* start *

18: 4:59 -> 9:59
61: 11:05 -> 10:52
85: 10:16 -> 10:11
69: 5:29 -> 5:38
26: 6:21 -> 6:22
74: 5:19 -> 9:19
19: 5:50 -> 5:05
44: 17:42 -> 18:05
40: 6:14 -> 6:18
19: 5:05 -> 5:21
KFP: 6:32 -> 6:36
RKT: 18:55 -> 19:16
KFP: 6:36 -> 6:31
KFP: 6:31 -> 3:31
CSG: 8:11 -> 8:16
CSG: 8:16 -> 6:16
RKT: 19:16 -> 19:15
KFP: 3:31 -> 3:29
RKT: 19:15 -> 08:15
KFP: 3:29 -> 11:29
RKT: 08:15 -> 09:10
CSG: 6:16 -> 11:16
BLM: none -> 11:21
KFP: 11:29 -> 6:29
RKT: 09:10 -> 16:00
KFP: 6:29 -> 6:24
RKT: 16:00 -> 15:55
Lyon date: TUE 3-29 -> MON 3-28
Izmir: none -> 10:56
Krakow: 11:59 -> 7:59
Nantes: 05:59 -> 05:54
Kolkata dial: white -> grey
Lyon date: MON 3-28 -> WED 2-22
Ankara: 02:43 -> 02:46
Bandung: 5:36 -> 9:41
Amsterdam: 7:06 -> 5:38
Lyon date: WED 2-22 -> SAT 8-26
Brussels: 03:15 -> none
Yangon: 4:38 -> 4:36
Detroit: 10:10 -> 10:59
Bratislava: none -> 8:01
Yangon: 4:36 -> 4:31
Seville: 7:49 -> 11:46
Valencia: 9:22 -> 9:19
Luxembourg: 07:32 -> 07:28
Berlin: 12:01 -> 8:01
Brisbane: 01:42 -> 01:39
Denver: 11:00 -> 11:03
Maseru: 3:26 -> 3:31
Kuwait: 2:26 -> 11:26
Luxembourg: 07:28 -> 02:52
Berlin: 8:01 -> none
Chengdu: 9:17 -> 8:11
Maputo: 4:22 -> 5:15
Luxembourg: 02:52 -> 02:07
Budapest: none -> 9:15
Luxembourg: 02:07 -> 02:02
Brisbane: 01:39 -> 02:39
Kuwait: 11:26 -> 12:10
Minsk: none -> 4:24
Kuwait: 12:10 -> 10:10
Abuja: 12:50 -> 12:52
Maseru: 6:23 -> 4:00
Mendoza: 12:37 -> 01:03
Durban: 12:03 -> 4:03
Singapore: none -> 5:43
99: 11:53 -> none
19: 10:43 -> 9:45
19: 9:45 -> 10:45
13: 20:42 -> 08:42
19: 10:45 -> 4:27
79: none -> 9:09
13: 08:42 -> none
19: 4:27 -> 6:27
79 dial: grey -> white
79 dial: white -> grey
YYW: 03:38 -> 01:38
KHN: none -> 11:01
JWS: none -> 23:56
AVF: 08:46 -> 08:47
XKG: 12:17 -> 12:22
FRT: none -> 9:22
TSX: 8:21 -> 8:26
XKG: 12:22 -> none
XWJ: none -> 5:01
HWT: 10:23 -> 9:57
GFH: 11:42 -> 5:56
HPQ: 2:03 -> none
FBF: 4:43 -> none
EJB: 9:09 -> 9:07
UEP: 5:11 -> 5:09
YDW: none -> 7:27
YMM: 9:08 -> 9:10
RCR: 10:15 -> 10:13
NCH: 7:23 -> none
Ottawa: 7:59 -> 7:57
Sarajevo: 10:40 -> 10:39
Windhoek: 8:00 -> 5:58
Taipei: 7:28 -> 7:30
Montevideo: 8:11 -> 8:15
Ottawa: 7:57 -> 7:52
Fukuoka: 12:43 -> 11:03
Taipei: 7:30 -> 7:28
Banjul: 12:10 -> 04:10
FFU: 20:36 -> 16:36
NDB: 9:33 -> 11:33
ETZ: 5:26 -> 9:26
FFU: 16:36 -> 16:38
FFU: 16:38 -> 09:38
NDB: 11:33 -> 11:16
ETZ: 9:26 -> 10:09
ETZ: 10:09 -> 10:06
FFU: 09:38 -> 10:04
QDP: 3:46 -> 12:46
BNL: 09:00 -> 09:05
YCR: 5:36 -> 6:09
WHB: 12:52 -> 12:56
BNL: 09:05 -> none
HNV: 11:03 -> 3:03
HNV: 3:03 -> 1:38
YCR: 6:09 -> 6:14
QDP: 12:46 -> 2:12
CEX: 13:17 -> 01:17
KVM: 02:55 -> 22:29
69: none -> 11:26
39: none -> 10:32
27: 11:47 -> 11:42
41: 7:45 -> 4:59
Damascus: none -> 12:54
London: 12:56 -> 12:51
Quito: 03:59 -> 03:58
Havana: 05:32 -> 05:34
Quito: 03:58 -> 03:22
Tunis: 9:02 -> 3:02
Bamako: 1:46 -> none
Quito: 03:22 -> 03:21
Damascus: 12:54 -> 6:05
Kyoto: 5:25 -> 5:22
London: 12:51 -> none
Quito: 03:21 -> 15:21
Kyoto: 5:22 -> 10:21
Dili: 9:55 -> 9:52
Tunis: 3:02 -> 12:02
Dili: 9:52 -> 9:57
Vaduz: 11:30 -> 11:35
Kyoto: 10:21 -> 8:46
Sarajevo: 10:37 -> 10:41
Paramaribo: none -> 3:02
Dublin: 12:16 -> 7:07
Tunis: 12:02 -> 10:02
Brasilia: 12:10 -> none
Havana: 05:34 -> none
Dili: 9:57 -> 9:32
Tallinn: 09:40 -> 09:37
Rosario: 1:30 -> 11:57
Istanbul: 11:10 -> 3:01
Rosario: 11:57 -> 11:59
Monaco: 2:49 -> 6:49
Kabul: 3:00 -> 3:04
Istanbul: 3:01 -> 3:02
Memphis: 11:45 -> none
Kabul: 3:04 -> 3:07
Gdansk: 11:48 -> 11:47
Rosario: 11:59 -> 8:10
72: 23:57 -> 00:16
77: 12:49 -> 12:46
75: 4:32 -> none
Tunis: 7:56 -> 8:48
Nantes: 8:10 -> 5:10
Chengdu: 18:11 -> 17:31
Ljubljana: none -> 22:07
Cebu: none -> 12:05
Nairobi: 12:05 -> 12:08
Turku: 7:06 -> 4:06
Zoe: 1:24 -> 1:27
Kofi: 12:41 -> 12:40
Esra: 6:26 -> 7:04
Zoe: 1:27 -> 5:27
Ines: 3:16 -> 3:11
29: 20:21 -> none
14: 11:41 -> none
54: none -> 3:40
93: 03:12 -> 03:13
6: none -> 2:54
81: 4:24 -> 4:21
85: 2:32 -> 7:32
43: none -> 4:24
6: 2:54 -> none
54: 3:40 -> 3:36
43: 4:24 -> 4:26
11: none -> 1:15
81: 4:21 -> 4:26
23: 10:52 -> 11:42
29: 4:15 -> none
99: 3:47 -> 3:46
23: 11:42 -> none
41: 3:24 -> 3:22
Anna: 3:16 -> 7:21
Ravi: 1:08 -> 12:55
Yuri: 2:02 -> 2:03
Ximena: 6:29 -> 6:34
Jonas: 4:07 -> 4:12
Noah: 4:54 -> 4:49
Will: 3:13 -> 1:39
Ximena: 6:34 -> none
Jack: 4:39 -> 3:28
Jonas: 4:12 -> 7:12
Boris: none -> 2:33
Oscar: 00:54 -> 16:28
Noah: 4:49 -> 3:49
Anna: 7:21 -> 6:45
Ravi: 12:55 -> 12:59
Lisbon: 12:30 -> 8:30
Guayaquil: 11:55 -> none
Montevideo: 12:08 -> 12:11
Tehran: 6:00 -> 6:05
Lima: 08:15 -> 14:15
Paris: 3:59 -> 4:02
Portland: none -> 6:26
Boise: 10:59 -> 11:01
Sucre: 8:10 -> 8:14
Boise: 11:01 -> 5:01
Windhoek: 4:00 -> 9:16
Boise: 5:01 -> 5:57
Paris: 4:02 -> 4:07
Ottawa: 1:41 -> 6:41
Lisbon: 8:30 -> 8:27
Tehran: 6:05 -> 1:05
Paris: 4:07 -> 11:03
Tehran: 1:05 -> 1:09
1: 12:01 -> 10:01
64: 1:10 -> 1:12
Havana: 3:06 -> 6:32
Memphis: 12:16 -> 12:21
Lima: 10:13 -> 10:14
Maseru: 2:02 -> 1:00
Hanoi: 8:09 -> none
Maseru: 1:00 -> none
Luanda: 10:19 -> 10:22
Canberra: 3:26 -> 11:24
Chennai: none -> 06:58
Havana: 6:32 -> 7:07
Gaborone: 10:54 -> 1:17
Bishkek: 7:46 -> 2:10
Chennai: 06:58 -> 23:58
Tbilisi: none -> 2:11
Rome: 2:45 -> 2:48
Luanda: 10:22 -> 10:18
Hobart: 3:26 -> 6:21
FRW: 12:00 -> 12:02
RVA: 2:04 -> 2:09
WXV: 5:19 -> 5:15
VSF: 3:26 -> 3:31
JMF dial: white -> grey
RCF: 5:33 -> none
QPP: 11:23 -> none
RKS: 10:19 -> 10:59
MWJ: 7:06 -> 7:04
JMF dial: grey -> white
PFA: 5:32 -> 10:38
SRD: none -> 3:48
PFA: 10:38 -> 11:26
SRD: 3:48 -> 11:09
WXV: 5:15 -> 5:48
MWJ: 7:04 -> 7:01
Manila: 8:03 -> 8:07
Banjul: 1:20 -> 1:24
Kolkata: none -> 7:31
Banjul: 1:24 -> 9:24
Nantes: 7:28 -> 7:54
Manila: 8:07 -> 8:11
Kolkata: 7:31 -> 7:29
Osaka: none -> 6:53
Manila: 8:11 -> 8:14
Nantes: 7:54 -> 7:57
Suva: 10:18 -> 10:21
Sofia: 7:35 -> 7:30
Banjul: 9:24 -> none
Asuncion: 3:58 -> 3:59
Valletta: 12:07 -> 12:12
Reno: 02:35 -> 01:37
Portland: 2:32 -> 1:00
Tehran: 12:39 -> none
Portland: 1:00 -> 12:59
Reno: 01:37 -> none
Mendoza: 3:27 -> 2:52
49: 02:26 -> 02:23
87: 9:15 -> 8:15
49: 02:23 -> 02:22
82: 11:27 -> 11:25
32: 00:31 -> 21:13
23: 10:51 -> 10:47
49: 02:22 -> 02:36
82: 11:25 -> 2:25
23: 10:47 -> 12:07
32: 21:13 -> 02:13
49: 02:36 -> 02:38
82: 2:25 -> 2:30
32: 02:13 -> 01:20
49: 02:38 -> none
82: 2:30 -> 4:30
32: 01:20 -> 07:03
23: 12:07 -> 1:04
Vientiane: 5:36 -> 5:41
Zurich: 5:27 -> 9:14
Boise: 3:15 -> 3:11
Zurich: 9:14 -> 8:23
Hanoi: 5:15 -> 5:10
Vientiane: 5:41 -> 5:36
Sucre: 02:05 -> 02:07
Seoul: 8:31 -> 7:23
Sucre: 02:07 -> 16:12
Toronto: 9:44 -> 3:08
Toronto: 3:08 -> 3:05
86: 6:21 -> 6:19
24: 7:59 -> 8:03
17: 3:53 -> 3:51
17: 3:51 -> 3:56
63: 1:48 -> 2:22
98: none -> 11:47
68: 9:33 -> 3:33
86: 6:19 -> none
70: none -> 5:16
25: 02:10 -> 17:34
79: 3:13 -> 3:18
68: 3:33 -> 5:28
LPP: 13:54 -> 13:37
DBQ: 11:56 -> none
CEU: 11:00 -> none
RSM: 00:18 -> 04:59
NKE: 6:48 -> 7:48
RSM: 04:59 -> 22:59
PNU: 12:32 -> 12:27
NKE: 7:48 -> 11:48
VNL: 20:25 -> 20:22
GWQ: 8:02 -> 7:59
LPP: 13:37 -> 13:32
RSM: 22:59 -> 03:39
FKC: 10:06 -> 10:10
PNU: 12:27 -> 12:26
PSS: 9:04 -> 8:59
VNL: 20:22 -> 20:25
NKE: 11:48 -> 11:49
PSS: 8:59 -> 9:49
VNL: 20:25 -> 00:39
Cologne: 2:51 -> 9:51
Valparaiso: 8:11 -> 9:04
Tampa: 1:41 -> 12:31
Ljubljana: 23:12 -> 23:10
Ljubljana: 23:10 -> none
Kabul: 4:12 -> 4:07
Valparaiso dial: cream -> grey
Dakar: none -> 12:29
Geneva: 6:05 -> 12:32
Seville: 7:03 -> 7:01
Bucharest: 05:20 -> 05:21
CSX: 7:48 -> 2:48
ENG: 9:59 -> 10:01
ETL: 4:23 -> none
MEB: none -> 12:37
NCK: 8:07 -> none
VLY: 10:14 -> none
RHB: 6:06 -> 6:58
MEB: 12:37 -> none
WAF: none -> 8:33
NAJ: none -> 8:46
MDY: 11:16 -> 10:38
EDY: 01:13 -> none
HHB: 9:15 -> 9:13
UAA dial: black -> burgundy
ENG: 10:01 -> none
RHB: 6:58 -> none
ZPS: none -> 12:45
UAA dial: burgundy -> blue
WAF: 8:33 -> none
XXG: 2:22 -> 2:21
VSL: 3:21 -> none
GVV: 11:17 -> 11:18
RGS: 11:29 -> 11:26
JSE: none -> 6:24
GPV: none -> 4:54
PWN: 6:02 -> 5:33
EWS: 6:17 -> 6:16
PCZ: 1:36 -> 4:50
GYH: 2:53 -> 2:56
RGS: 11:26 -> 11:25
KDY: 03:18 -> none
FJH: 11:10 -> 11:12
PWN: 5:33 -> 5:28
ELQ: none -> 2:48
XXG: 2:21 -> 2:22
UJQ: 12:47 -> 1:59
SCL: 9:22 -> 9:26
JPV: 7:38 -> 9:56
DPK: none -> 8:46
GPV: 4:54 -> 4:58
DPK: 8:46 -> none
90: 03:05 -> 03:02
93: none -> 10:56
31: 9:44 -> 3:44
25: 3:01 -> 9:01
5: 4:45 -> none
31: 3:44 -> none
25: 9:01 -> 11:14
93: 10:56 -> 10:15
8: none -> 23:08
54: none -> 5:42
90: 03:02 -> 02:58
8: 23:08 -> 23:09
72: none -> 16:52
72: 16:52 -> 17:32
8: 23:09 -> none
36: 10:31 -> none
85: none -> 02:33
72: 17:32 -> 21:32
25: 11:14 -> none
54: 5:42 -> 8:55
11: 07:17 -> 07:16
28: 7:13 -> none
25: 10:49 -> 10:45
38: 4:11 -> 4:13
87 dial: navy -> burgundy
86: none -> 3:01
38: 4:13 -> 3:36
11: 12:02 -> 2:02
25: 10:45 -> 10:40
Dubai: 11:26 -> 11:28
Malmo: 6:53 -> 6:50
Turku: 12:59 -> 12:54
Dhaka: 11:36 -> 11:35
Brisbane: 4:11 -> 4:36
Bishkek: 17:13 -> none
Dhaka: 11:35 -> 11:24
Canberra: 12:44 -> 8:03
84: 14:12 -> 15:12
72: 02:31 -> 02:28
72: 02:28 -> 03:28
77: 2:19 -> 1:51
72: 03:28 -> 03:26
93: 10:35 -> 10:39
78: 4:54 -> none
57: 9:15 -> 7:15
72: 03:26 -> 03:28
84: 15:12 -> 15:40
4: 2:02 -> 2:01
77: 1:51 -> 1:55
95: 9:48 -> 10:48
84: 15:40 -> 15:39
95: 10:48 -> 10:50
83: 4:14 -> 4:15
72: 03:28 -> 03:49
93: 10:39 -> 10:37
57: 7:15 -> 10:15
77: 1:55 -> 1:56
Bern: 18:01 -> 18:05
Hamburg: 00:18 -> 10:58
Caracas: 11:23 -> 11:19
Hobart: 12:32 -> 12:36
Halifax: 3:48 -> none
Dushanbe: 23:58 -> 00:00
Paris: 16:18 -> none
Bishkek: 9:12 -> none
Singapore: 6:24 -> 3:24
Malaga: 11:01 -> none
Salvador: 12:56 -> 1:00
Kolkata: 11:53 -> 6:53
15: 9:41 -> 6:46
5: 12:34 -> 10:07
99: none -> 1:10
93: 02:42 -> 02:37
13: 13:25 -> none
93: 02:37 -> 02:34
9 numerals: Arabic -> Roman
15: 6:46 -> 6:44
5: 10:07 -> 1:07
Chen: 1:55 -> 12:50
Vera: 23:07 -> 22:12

* end *

* Written request *
Starting with the first line of the records and going on through the line containing "79 dial: white -> grey", rewrite those lines with "Luxembourg" changed to "Geneva" and nothing else altered.

* Result of the exercise *
18: 4:59 -> 9:59
61: 11:05 -> 10:52
85: 10:16 -> 10:11
69: 5:29 -> 5:38
26: 6:21 -> 6:22
74: 5:19 -> 9:19
19: 5:50 -> 5:05
44: 17:42 -> 18:05
40: 6:14 -> 6:18
19: 5:05 -> 5:21
KFP: 6:32 -> 6:36
RKT: 18:55 -> 19:16
KFP: 6:36 -> 6:31
KFP: 6:31 -> 3:31
CSG: 8:11 -> 8:16
CSG: 8:16 -> 6:16
RKT: 19:16 -> 19:15
KFP: 3:31 -> 3:29
RKT: 19:15 -> 08:15
KFP: 3:29 -> 11:29
RKT: 08:15 -> 09:10
CSG: 6:16 -> 11:16
BLM: none -> 11:21
KFP: 11:29 -> 6:29
RKT: 09:10 -> 16:00
KFP: 6:29 -> 6:24
RKT: 16:00 -> 15:55
Lyon date: TUE 3-29 -> MON 3-28
Izmir: none -> 10:56
Krakow: 11:59 -> 7:59
Nantes: 05:59 -> 05:54
Kolkata dial: white -> grey
Lyon date: MON 3-28 -> WED 2-22
Ankara: 02:43 -> 02:46
Bandung: 5:36 -> 9:41
Amsterdam: 7:06 -> 5:38
Lyon date: WED 2-22 -> SAT 8-26
Brussels: 03:15 -> none
Yangon: 4:38 -> 4:36
Detroit: 10:10 -> 10:59
Bratislava: none -> 8:01
Yangon: 4:36 -> 4:31
Seville: 7:49 -> 11:46
Valencia: 9:22 -> 9:19
Geneva: 07:32 -> 07:28
Berlin: 12:01 -> 8:01
Brisbane: 01:42 -> 01:39
Denver: 11:00 -> 11:03
Maseru: 3:26 -> 3:31
Kuwait: 2:26 -> 11:26
Geneva: 07:28 -> 02:52
Berlin: 8:01 -> none
Chengdu: 9:17 -> 8:11
Maputo: 4:22 -> 5:15
Geneva: 02:52 -> 02:07
Budapest: none -> 9:15
Geneva: 02:07 -> 02:02
Brisbane: 01:39 -> 02:39
Kuwait: 11:26 -> 12:10
Minsk: none -> 4:24
Kuwait: 12:10 -> 10:10
Abuja: 12:50 -> 12:52
Maseru: 6:23 -> 4:00
Mendoza: 12:37 -> 01:03
Durban: 12:03 -> 4:03
Singapore: none -> 5:43
99: 11:53 -> none
19: 10:43 -> 9:45
19: 9:45 -> 10:45
13: 20:42 -> 08:42
19: 10:45 -> 4:27
79: none -> 9:09
13: 08:42 -> none
19: 4:27 -> 6:27
79 dial: grey -> white
79 dial: white -> grey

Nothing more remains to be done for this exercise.